Each line of the entries below that holds "black" is needed, copied in full.

· · · ·

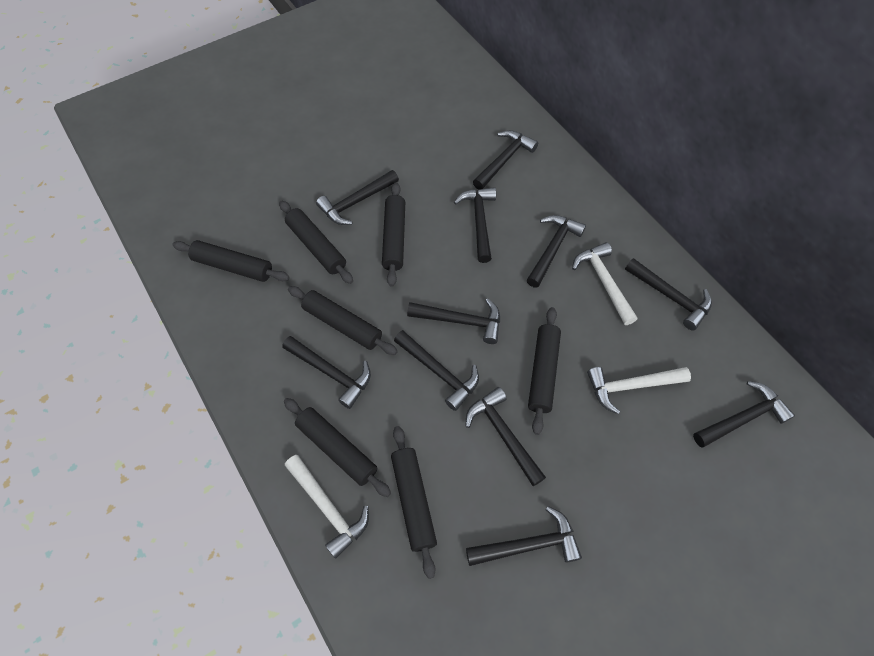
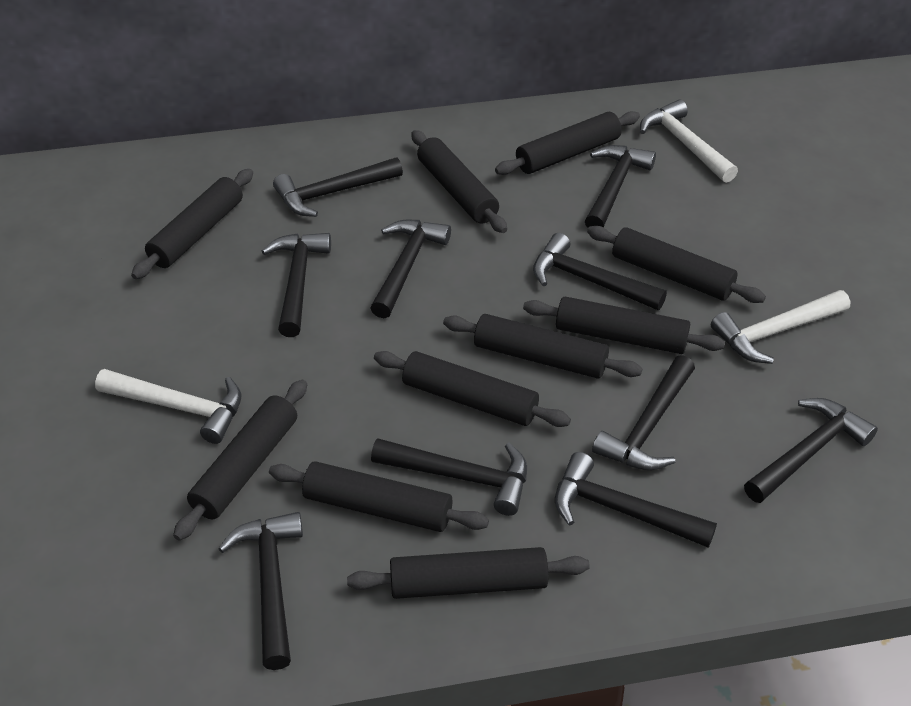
black hammer: 11 -> 10
black rolling pin: 7 -> 10

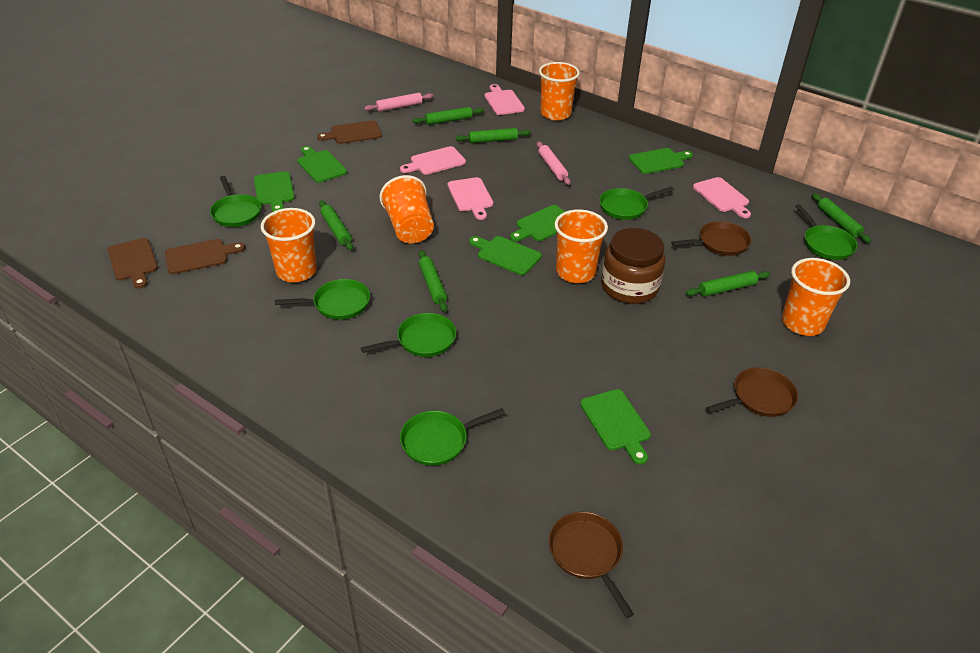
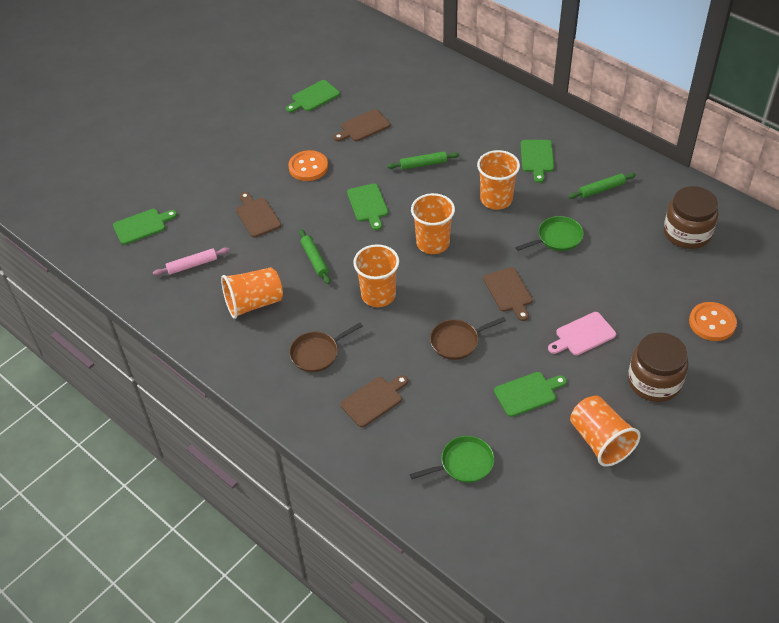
brown cutting board: 3 -> 4
brown jar: 1 -> 2
brown pan: 3 -> 2
green cutting board: 6 -> 5
green pan: 6 -> 2
green rolling pin: 6 -> 3
orange button: 0 -> 2
pink cutting board: 4 -> 1
pink rolling pin: 2 -> 1

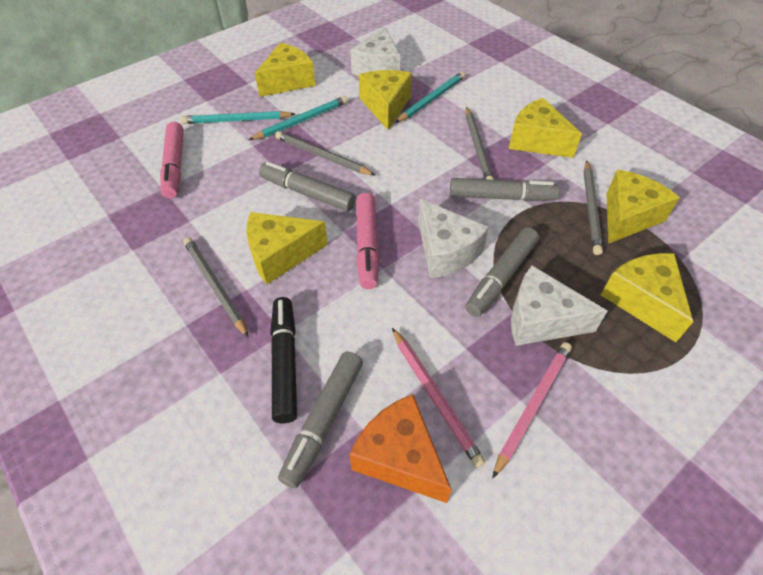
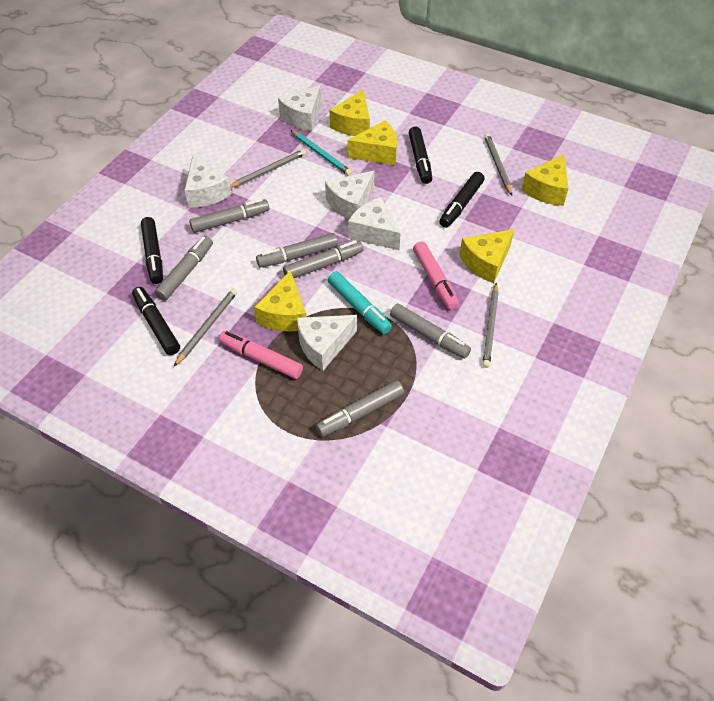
black marker: 1 -> 4
grey marker: 4 -> 6
orange cheese: 1 -> 0
pink pencil: 2 -> 0
turquoise marker: 0 -> 1
turquoise pencil: 3 -> 1
white cheese: 3 -> 5
yellow cheese: 6 -> 5

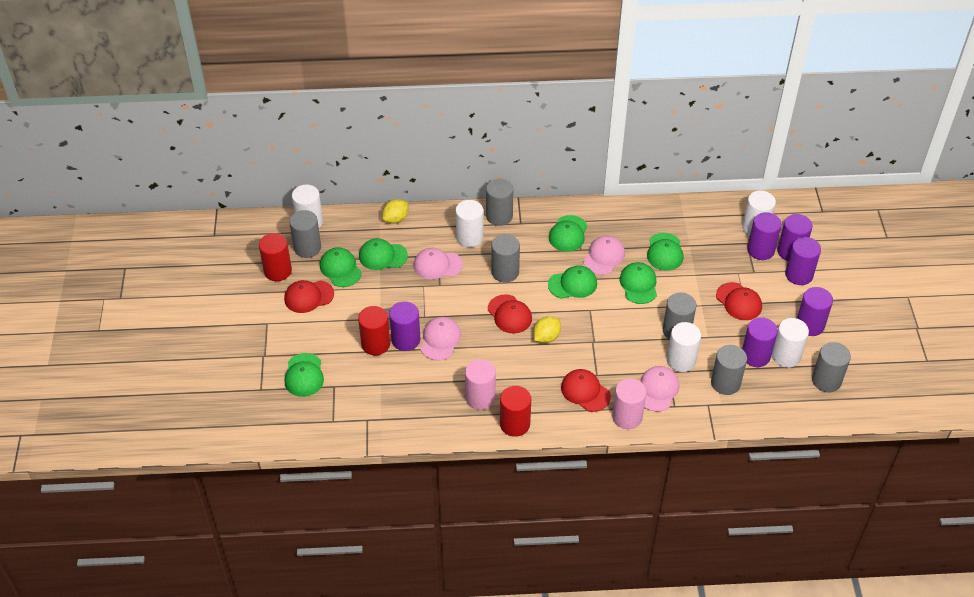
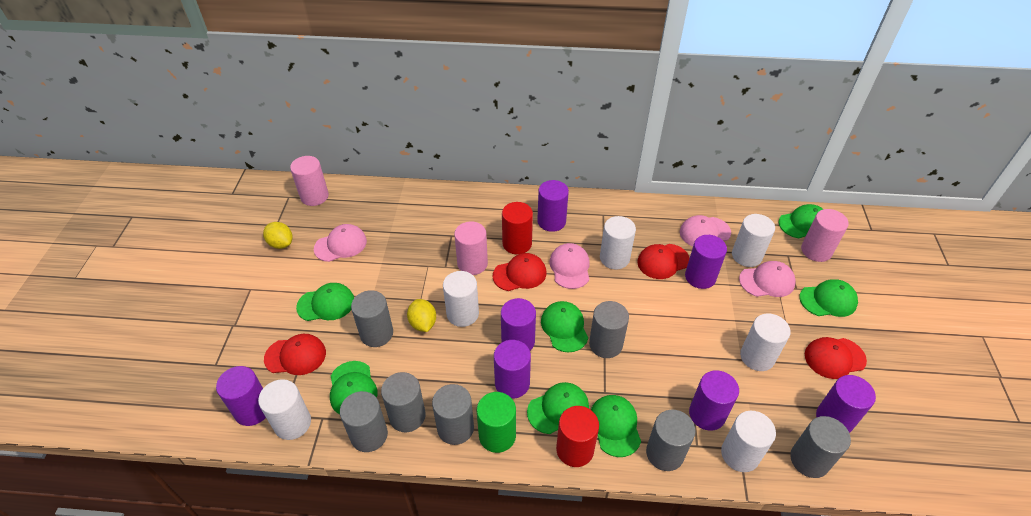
green cylinder: 0 -> 1
grey cylinder: 6 -> 7
pink cylinder: 2 -> 3
purple cylinder: 6 -> 7
red cylinder: 3 -> 2
white cylinder: 5 -> 6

· · · ·

**Output for this task**
black hammer: 11 -> 10
black rolling pin: 7 -> 10
black marker: 1 -> 4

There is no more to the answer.